Object transformation records
————————

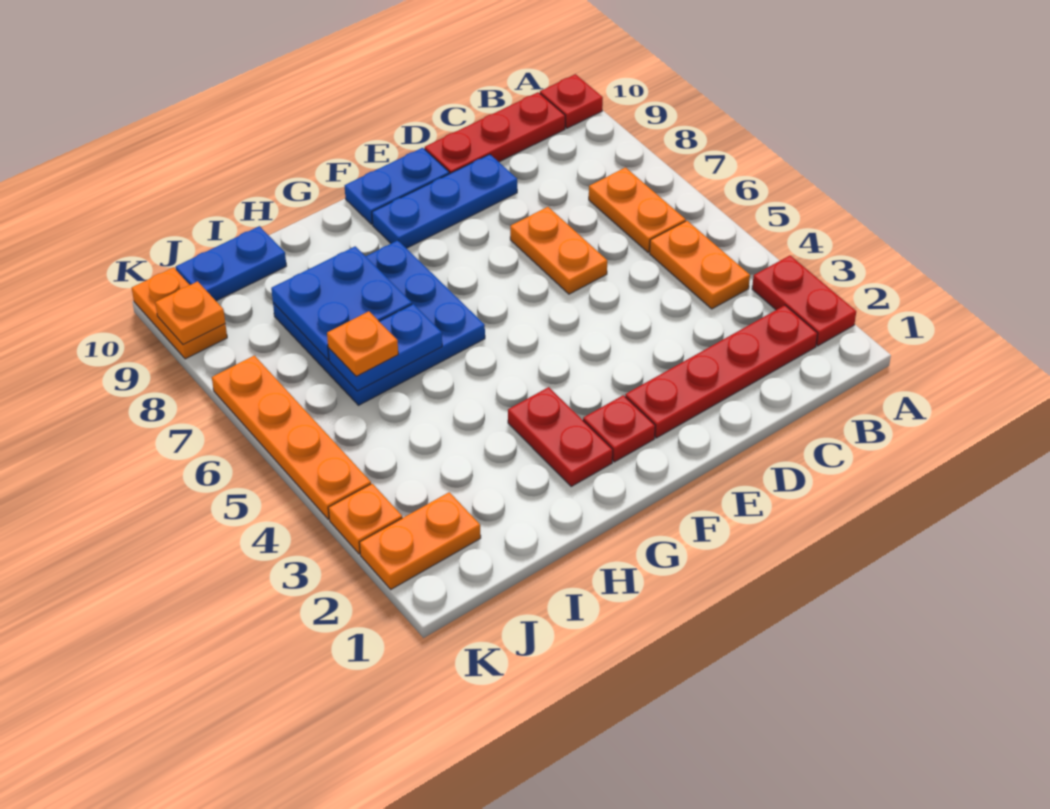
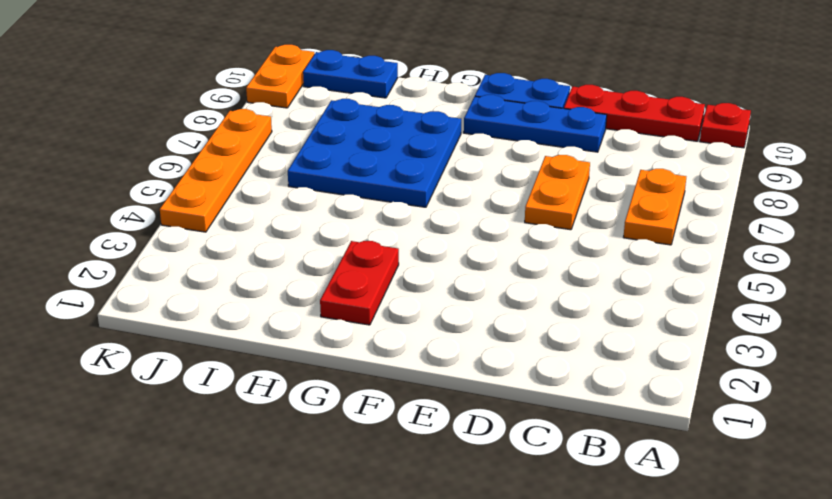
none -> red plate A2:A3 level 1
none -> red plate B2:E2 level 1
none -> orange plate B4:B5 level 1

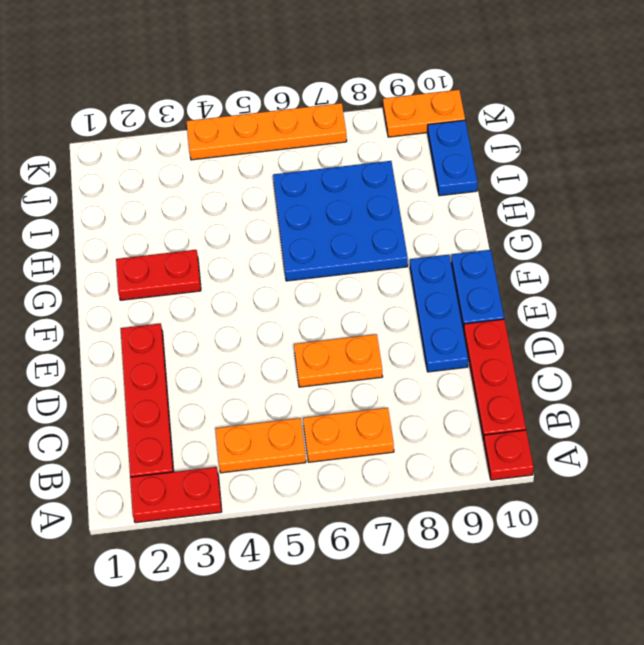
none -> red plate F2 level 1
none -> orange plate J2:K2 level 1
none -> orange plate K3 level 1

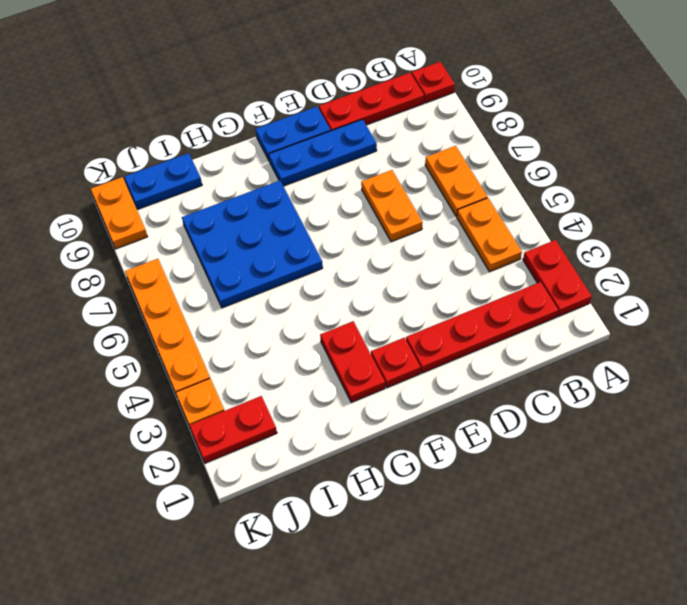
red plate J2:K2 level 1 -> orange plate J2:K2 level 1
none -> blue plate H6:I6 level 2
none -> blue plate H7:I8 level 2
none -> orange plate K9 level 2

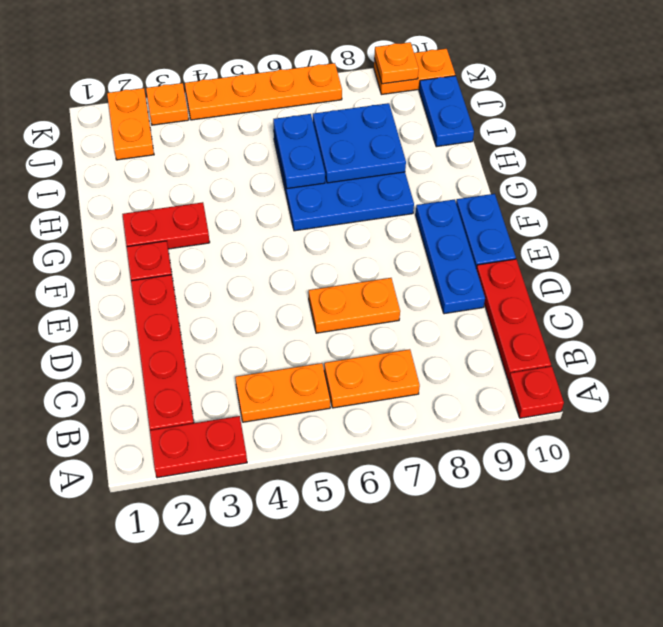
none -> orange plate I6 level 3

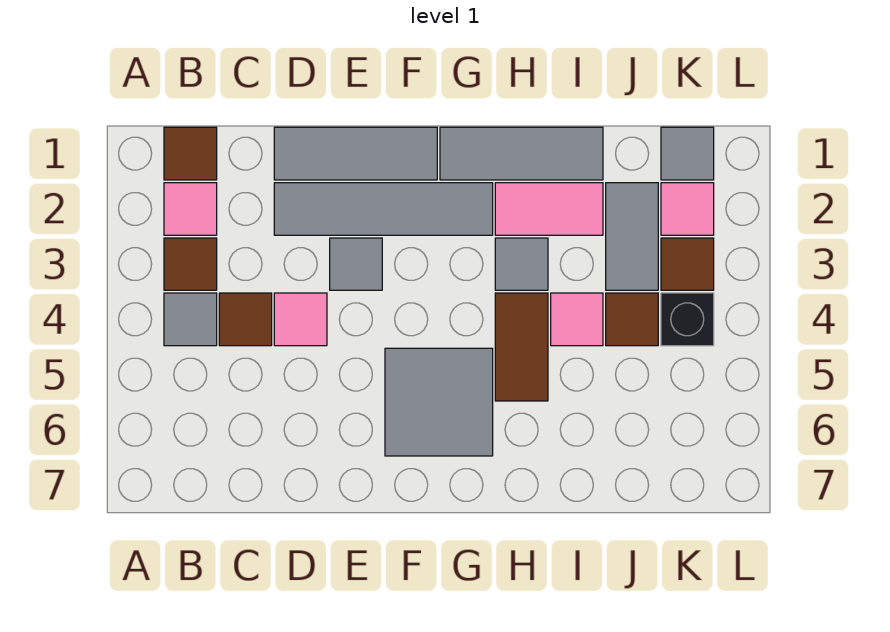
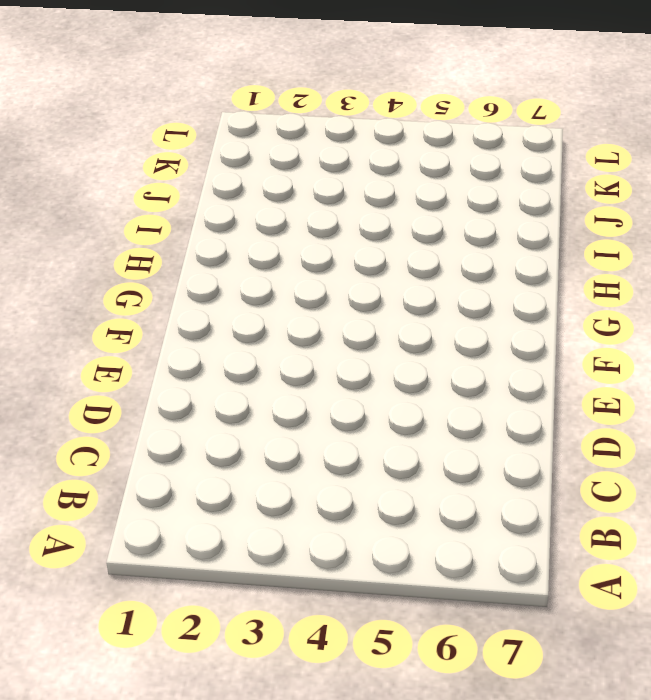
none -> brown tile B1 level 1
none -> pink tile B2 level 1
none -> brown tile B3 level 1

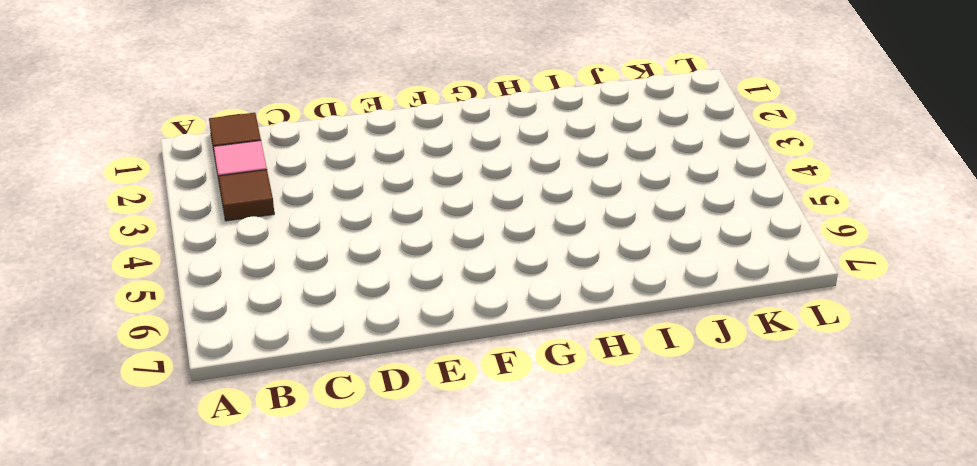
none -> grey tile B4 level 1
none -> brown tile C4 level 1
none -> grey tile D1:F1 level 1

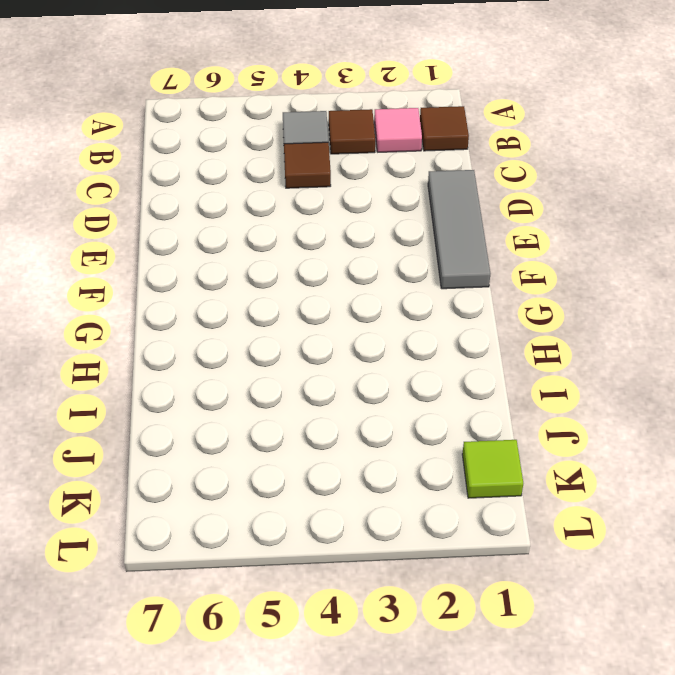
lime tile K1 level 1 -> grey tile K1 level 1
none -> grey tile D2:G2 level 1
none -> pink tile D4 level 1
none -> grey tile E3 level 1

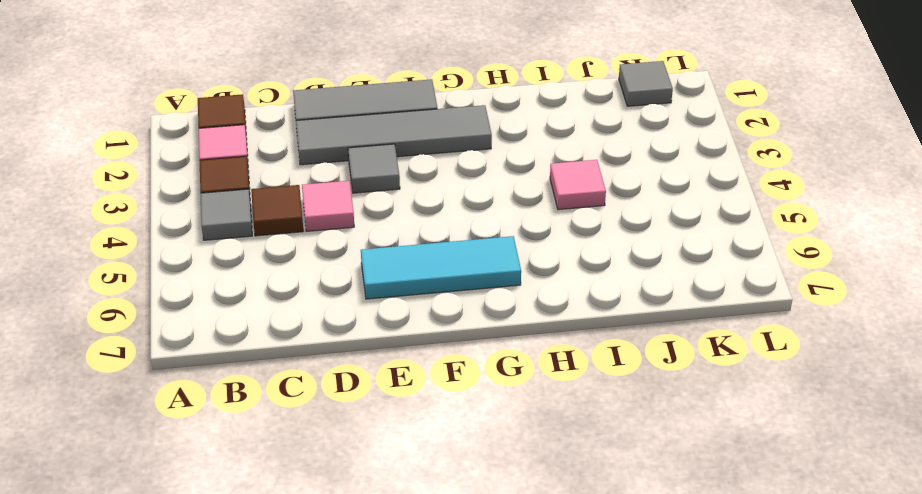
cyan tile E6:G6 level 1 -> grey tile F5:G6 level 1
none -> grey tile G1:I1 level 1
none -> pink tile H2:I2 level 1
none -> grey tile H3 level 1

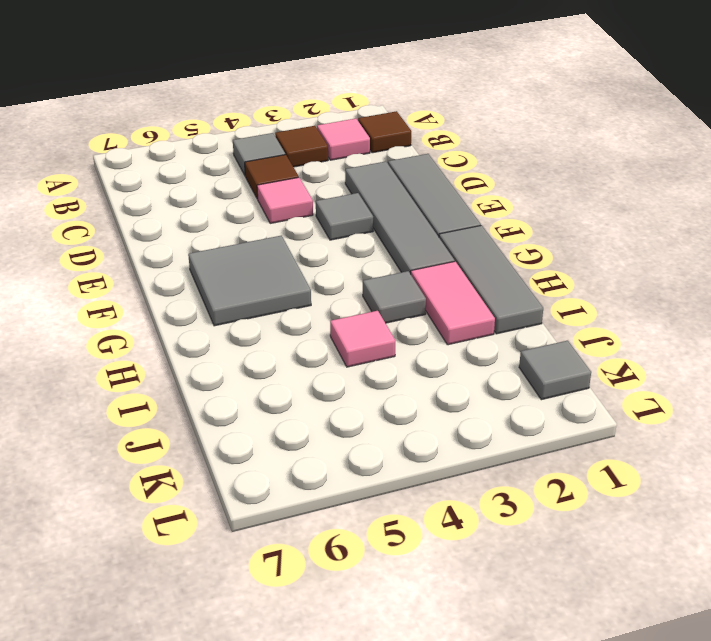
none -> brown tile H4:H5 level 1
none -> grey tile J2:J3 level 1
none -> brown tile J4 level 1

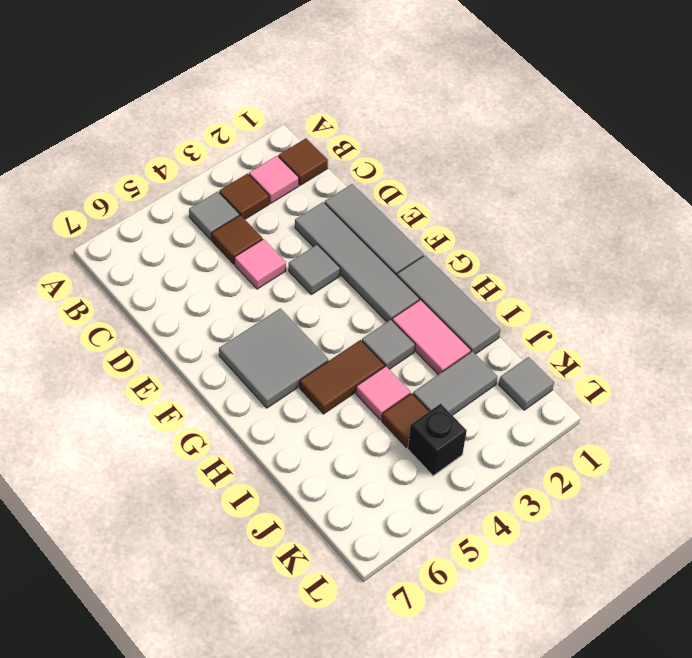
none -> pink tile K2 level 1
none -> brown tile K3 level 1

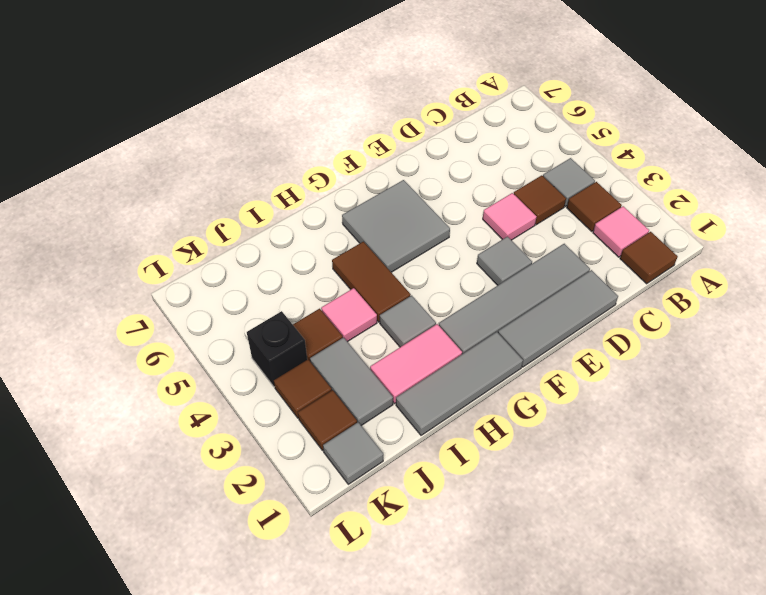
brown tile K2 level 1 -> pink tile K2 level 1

————————

What to work on:
Would you restate, exactly and with no pictures, the lines of the entries above from the one containing "none -> brown tile B3 level 1" through the one containing "cyan tile E6:G6"?

Answer for this exercise:
none -> brown tile B3 level 1

none -> grey tile B4 level 1
none -> brown tile C4 level 1
none -> grey tile D1:F1 level 1

lime tile K1 level 1 -> grey tile K1 level 1
none -> grey tile D2:G2 level 1
none -> pink tile D4 level 1
none -> grey tile E3 level 1

cyan tile E6:G6 level 1 -> grey tile F5:G6 level 1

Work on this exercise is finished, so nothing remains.